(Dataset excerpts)
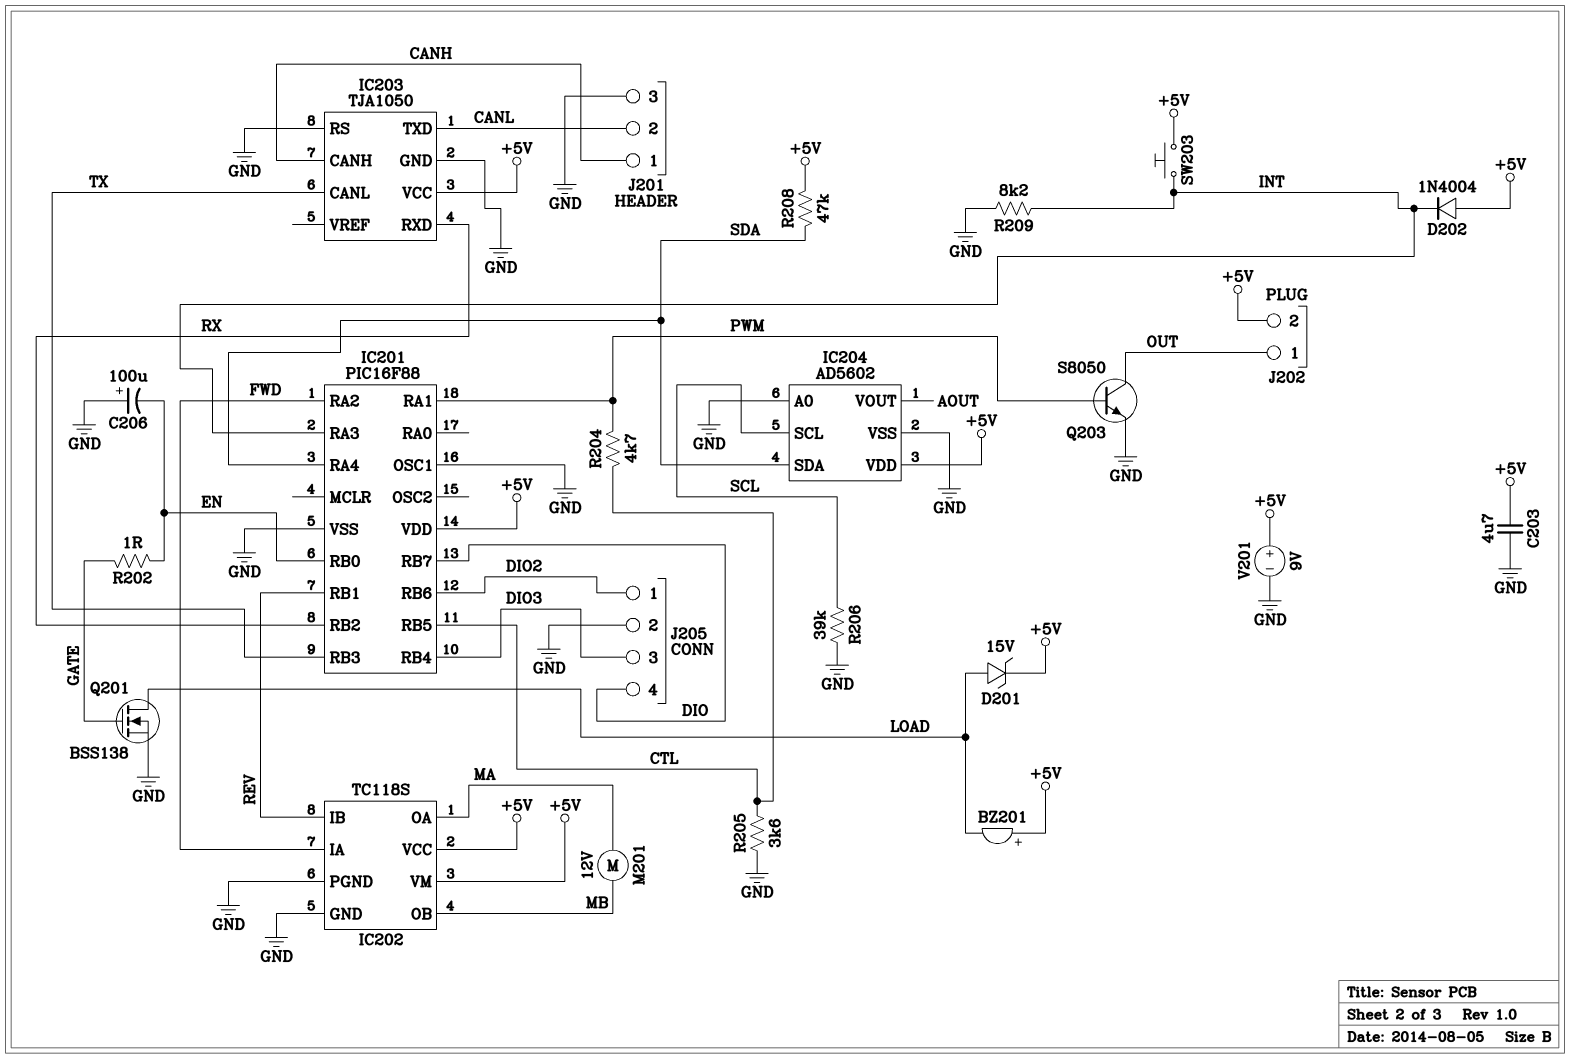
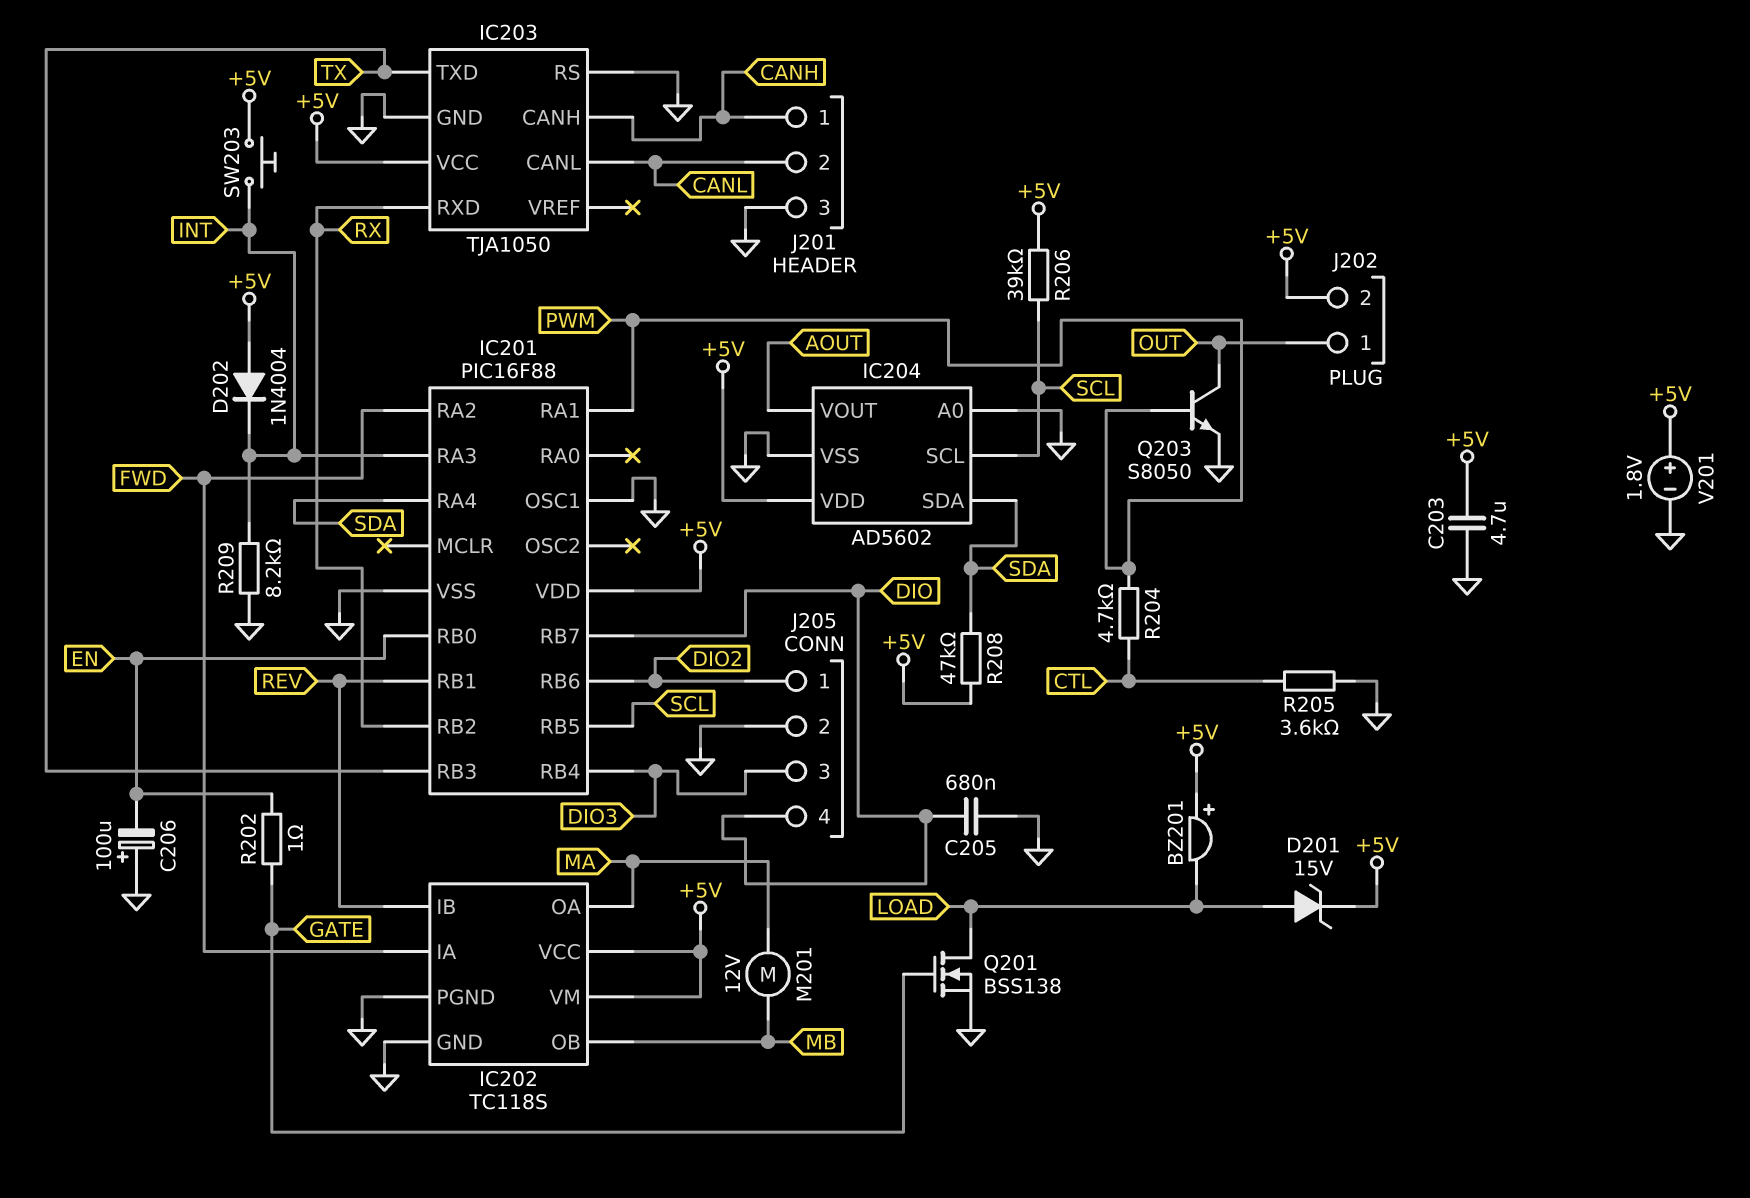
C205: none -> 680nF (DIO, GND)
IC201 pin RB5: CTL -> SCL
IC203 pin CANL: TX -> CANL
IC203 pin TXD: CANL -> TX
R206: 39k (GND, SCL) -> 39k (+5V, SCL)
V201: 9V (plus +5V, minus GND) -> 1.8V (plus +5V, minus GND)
...
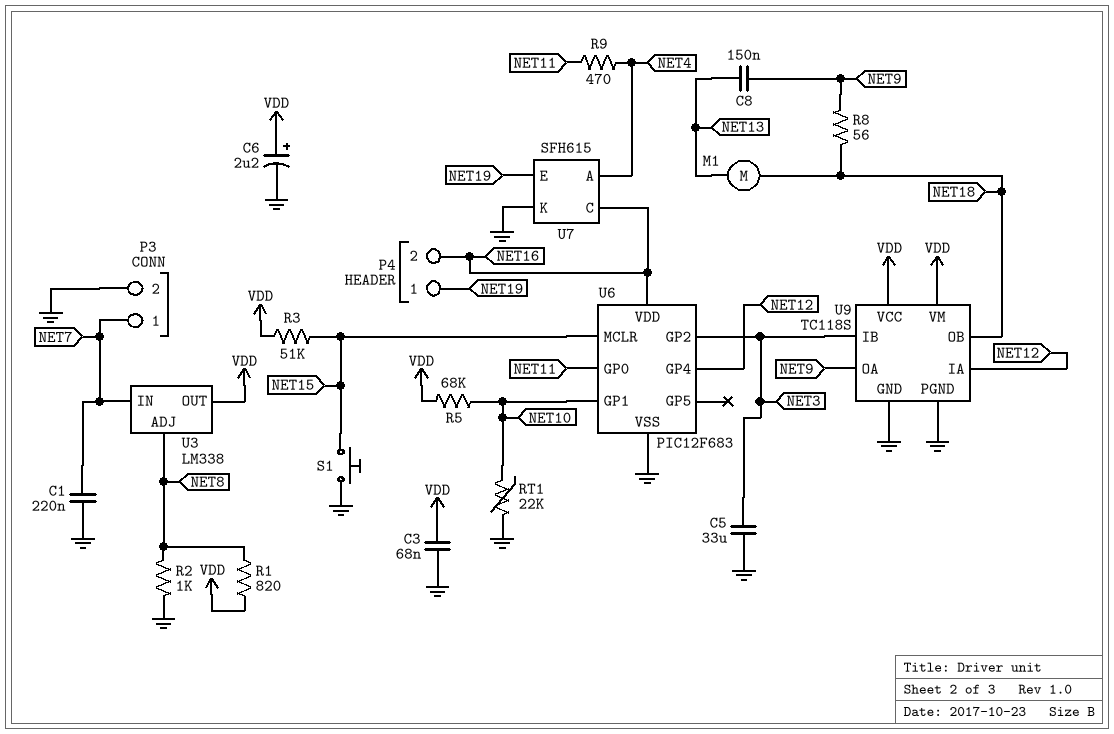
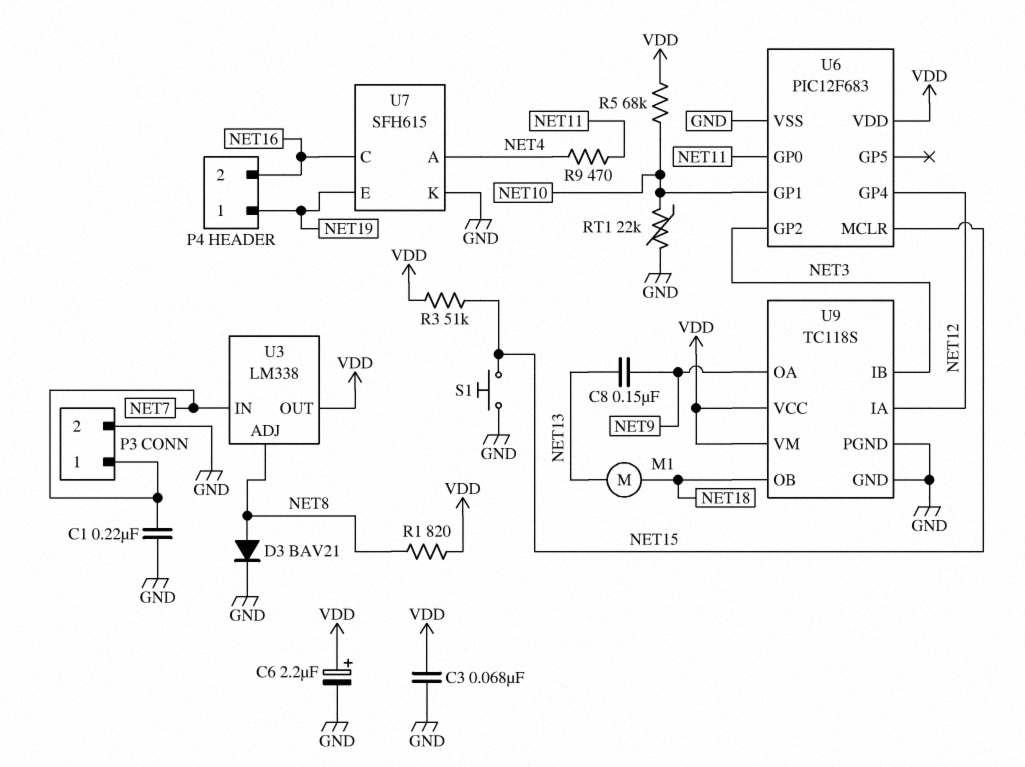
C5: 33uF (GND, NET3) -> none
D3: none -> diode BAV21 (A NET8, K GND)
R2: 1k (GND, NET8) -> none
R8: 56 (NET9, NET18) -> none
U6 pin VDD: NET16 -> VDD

**WHAT TO DO:** Each line of the records that holds the word "none" should be copied out.

**ANSWER SPACE:**
C205: none -> 680nF (DIO, GND)
C5: 33uF (GND, NET3) -> none
D3: none -> diode BAV21 (A NET8, K GND)
R2: 1k (GND, NET8) -> none
R8: 56 (NET9, NET18) -> none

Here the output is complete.